[Element and text position data]
________________________

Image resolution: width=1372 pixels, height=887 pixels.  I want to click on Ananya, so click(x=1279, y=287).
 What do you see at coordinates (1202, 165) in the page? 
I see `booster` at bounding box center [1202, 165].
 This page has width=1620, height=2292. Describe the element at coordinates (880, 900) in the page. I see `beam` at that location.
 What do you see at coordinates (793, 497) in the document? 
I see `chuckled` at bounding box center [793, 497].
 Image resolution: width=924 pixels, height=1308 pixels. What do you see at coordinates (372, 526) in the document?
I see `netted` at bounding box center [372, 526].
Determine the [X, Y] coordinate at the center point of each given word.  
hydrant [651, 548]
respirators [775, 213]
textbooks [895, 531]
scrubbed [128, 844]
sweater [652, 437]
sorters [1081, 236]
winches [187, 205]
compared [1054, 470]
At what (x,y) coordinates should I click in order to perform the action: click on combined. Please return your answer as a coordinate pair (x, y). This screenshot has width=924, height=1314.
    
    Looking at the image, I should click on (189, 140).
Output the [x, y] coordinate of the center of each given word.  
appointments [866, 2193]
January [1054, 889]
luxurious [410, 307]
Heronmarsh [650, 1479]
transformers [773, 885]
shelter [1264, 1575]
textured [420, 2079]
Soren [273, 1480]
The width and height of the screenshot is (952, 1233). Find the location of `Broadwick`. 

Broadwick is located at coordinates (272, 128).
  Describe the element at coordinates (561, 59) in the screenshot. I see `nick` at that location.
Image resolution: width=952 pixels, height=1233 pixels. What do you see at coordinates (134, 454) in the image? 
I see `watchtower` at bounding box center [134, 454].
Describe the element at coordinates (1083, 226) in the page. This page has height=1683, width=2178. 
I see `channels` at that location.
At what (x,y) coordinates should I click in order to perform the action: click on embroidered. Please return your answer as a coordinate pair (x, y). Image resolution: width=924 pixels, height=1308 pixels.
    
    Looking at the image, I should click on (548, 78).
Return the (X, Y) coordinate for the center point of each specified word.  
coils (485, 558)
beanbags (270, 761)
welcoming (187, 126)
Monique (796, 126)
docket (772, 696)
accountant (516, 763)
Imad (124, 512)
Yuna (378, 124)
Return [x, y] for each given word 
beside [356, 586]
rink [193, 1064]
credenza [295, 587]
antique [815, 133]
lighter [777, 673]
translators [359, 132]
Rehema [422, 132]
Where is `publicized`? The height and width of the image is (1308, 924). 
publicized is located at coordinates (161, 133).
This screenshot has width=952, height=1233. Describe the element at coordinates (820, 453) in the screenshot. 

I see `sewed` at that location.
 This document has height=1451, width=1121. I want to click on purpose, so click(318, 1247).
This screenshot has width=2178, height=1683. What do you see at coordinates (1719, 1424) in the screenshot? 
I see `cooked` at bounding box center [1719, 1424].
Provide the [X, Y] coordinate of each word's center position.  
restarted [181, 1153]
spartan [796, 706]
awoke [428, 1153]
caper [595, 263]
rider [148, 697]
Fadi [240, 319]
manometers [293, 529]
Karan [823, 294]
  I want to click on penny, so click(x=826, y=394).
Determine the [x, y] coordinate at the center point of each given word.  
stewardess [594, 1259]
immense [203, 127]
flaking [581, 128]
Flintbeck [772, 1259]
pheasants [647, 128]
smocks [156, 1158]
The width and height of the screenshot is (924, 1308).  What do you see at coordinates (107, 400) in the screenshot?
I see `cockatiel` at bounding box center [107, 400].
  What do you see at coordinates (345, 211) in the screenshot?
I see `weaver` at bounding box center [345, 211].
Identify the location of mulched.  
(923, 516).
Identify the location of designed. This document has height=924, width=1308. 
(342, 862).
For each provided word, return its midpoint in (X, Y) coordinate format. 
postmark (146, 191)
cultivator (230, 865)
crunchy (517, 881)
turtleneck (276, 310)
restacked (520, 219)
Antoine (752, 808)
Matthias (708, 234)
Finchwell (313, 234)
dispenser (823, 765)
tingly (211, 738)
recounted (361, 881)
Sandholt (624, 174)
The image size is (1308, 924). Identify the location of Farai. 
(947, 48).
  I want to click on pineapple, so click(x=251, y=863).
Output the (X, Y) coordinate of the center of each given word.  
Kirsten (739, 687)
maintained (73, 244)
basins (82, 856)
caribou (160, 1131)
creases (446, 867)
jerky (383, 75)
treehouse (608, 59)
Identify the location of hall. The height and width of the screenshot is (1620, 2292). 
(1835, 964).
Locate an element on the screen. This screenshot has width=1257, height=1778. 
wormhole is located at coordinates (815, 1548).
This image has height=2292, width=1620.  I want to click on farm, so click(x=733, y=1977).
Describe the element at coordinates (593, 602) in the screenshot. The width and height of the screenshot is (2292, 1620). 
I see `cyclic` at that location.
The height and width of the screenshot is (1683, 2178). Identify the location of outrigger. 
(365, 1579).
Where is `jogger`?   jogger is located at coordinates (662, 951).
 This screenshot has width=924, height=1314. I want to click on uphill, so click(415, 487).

________________________

__SHORT EXERCISE__:
Copy all of the lines above word for word.

__WORKED SOLUTION__:
Image resolution: width=1372 pixels, height=887 pixels.  I want to click on Ananya, so click(x=1279, y=287).
 What do you see at coordinates (1202, 165) in the page? 
I see `booster` at bounding box center [1202, 165].
 This page has width=1620, height=2292. Describe the element at coordinates (880, 900) in the page. I see `beam` at that location.
 What do you see at coordinates (793, 497) in the document? 
I see `chuckled` at bounding box center [793, 497].
 Image resolution: width=924 pixels, height=1308 pixels. What do you see at coordinates (372, 526) in the document?
I see `netted` at bounding box center [372, 526].
Determine the [X, Y] coordinate at the center point of each given word.  
hydrant [651, 548]
respirators [775, 213]
textbooks [895, 531]
scrubbed [128, 844]
sweater [652, 437]
sorters [1081, 236]
winches [187, 205]
compared [1054, 470]
At what (x,y) coordinates should I click in order to perform the action: click on combined. Please return your answer as a coordinate pair (x, y). This screenshot has width=924, height=1314.
    
    Looking at the image, I should click on (189, 140).
Output the [x, y] coordinate of the center of each given word.  
appointments [866, 2193]
January [1054, 889]
luxurious [410, 307]
Heronmarsh [650, 1479]
transformers [773, 885]
shelter [1264, 1575]
textured [420, 2079]
Soren [273, 1480]
The width and height of the screenshot is (952, 1233). Find the location of `Broadwick`. 

Broadwick is located at coordinates (272, 128).
  Describe the element at coordinates (561, 59) in the screenshot. I see `nick` at that location.
Image resolution: width=952 pixels, height=1233 pixels. What do you see at coordinates (134, 454) in the image? 
I see `watchtower` at bounding box center [134, 454].
Describe the element at coordinates (1083, 226) in the page. This page has height=1683, width=2178. 
I see `channels` at that location.
At what (x,y) coordinates should I click in order to perform the action: click on embroidered. Please return your answer as a coordinate pair (x, y). Image resolution: width=924 pixels, height=1308 pixels.
    
    Looking at the image, I should click on (548, 78).
Return the (X, Y) coordinate for the center point of each specified word.  
coils (485, 558)
beanbags (270, 761)
welcoming (187, 126)
Monique (796, 126)
docket (772, 696)
accountant (516, 763)
Imad (124, 512)
Yuna (378, 124)
Return [x, y] for each given word 
beside [356, 586]
rink [193, 1064]
credenza [295, 587]
antique [815, 133]
lighter [777, 673]
translators [359, 132]
Rehema [422, 132]
Where is `publicized`? The height and width of the image is (1308, 924). 
publicized is located at coordinates (161, 133).
This screenshot has width=952, height=1233. Describe the element at coordinates (820, 453) in the screenshot. 

I see `sewed` at that location.
 This document has height=1451, width=1121. I want to click on purpose, so click(318, 1247).
This screenshot has width=2178, height=1683. What do you see at coordinates (1719, 1424) in the screenshot? 
I see `cooked` at bounding box center [1719, 1424].
Provide the [X, Y] coordinate of each word's center position.  
restarted [181, 1153]
spartan [796, 706]
awoke [428, 1153]
caper [595, 263]
rider [148, 697]
Fadi [240, 319]
manometers [293, 529]
Karan [823, 294]
  I want to click on penny, so click(x=826, y=394).
Determine the [x, y] coordinate at the center point of each given word.  
stewardess [594, 1259]
immense [203, 127]
flaking [581, 128]
Flintbeck [772, 1259]
pheasants [647, 128]
smocks [156, 1158]
The width and height of the screenshot is (924, 1308).  What do you see at coordinates (107, 400) in the screenshot?
I see `cockatiel` at bounding box center [107, 400].
  What do you see at coordinates (345, 211) in the screenshot?
I see `weaver` at bounding box center [345, 211].
Identify the location of mulched.  
(923, 516).
Identify the location of designed. This document has height=924, width=1308. 
(342, 862).
For each provided word, return its midpoint in (X, Y) coordinate format. 
postmark (146, 191)
cultivator (230, 865)
crunchy (517, 881)
turtleneck (276, 310)
restacked (520, 219)
Antoine (752, 808)
Matthias (708, 234)
Finchwell (313, 234)
dispenser (823, 765)
tingly (211, 738)
recounted (361, 881)
Sandholt (624, 174)
The image size is (1308, 924). Identify the location of Farai. 
(947, 48).
  I want to click on pineapple, so click(x=251, y=863).
Output the (X, Y) coordinate of the center of each given word.  
Kirsten (739, 687)
maintained (73, 244)
basins (82, 856)
caribou (160, 1131)
creases (446, 867)
jerky (383, 75)
treehouse (608, 59)
Identify the location of hall. The height and width of the screenshot is (1620, 2292). 
(1835, 964).
Locate an element on the screen. This screenshot has width=1257, height=1778. 
wormhole is located at coordinates (815, 1548).
This image has height=2292, width=1620.  I want to click on farm, so click(x=733, y=1977).
Describe the element at coordinates (593, 602) in the screenshot. The width and height of the screenshot is (2292, 1620). 
I see `cyclic` at that location.
The height and width of the screenshot is (1683, 2178). Identify the location of outrigger. 
(365, 1579).
Where is `jogger`?   jogger is located at coordinates (662, 951).
 This screenshot has width=924, height=1314. I want to click on uphill, so click(415, 487).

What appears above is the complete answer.